# The input:
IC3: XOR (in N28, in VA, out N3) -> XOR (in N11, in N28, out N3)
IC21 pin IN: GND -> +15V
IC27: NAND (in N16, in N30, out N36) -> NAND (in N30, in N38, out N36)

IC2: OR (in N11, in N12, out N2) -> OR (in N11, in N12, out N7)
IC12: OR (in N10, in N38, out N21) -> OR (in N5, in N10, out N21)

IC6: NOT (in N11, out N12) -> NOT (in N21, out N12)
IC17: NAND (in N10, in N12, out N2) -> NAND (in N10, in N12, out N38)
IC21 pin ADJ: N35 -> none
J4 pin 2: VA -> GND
---
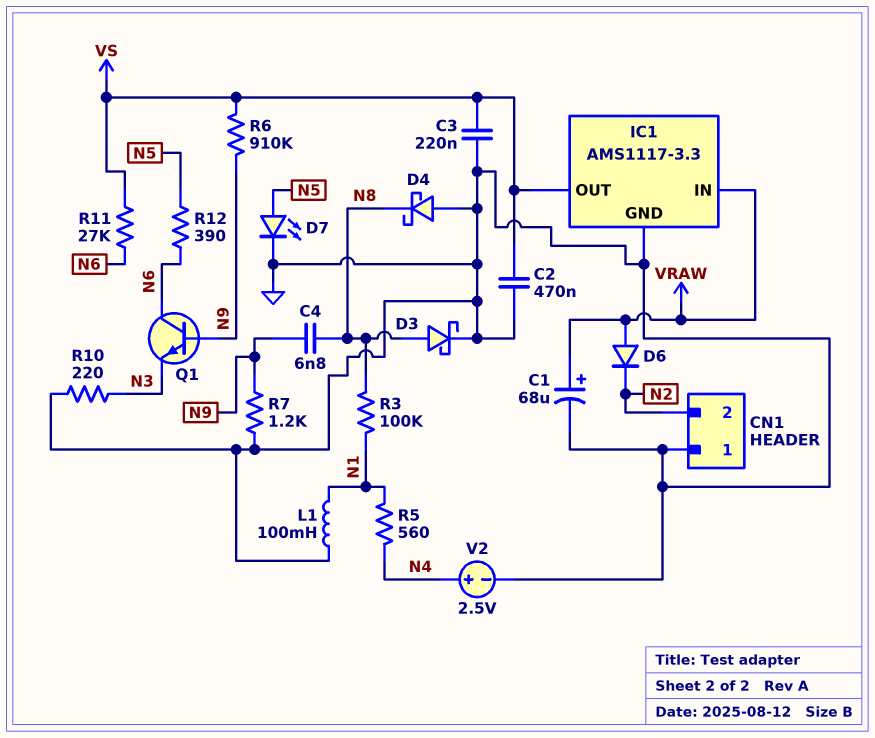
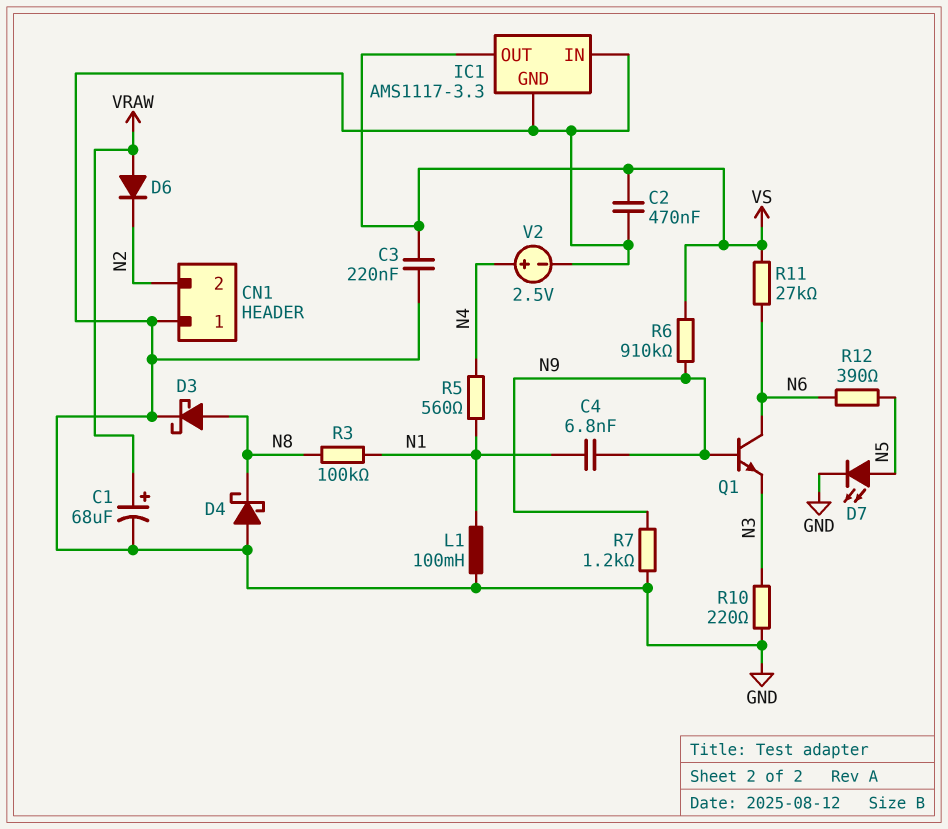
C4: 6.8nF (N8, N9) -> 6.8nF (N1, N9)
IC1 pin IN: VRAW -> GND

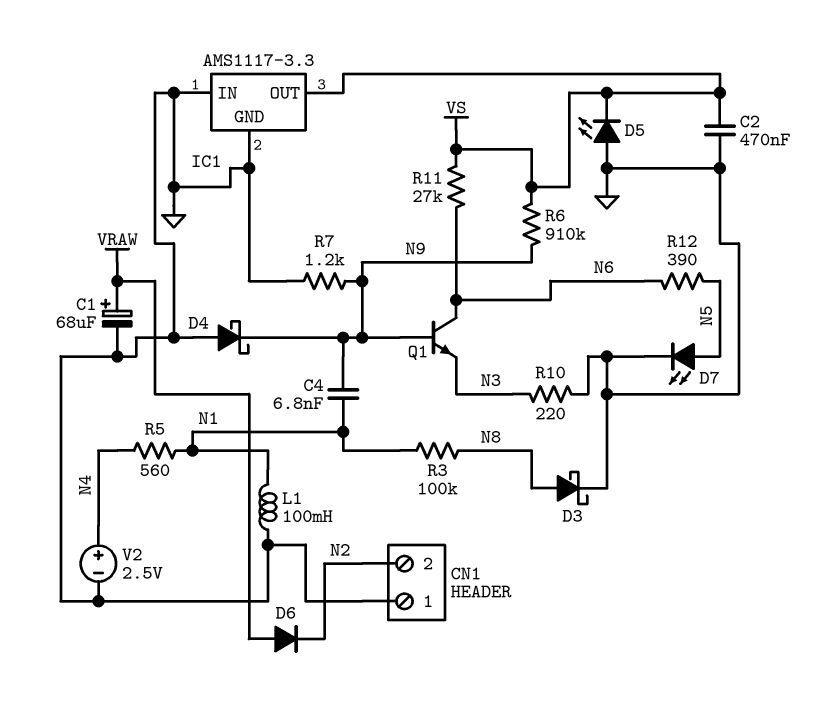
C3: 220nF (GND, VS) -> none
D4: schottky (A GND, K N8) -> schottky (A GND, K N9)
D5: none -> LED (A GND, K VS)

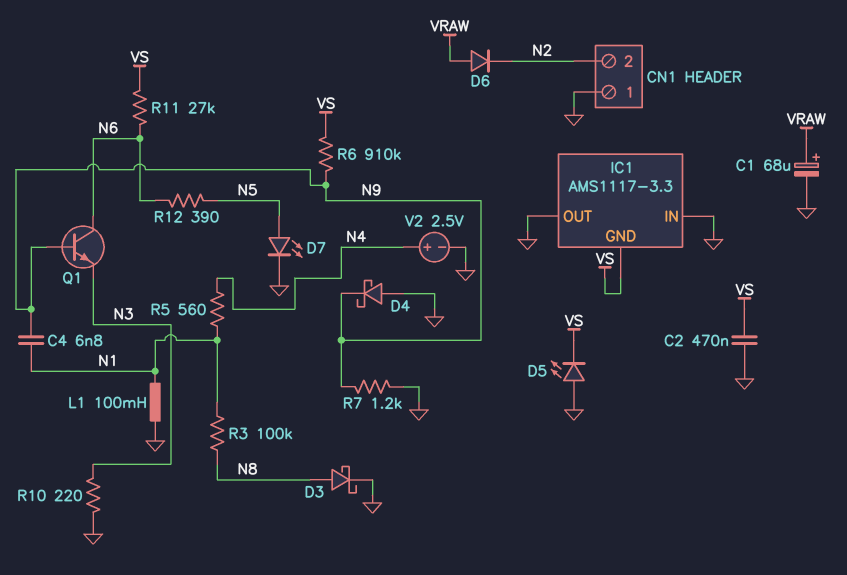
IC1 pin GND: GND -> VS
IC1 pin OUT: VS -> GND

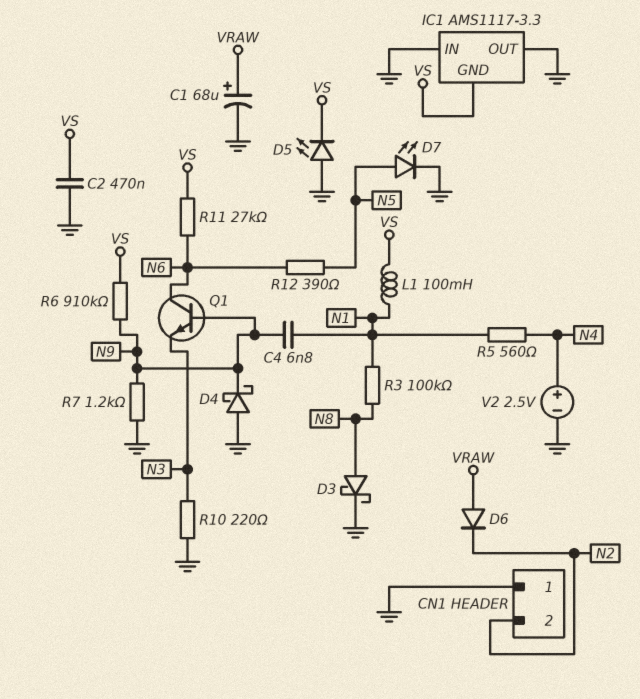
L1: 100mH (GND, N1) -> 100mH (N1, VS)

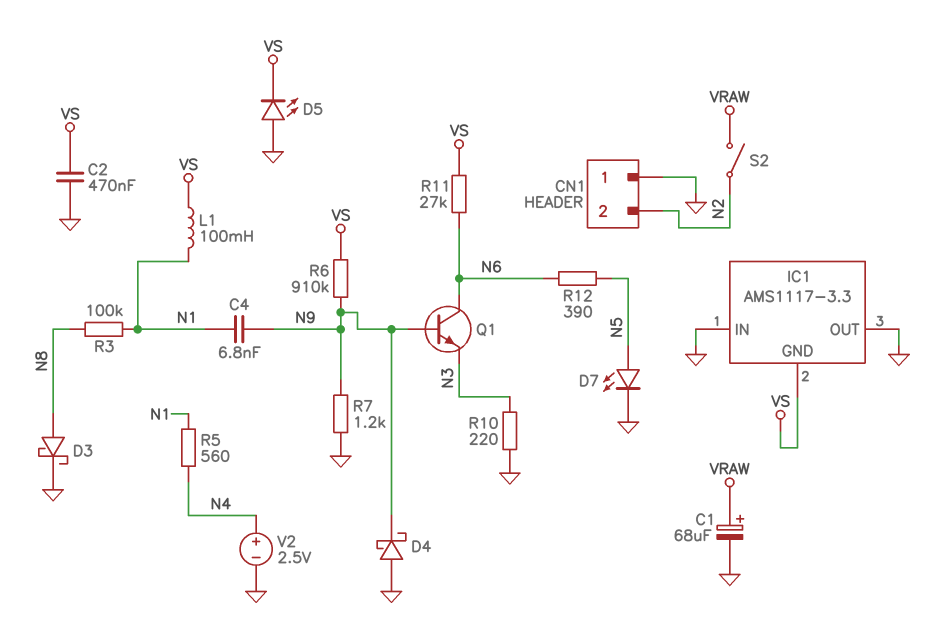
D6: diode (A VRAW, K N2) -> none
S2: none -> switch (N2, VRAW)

# What to do:
Above are the lines; repeat exactly the ones from the line containing "IC3: XOR (in" down to the line containing "IC2: OR (in", both inclusive.

# Solution to this exercise:
IC3: XOR (in N28, in VA, out N3) -> XOR (in N11, in N28, out N3)
IC21 pin IN: GND -> +15V
IC27: NAND (in N16, in N30, out N36) -> NAND (in N30, in N38, out N36)

IC2: OR (in N11, in N12, out N2) -> OR (in N11, in N12, out N7)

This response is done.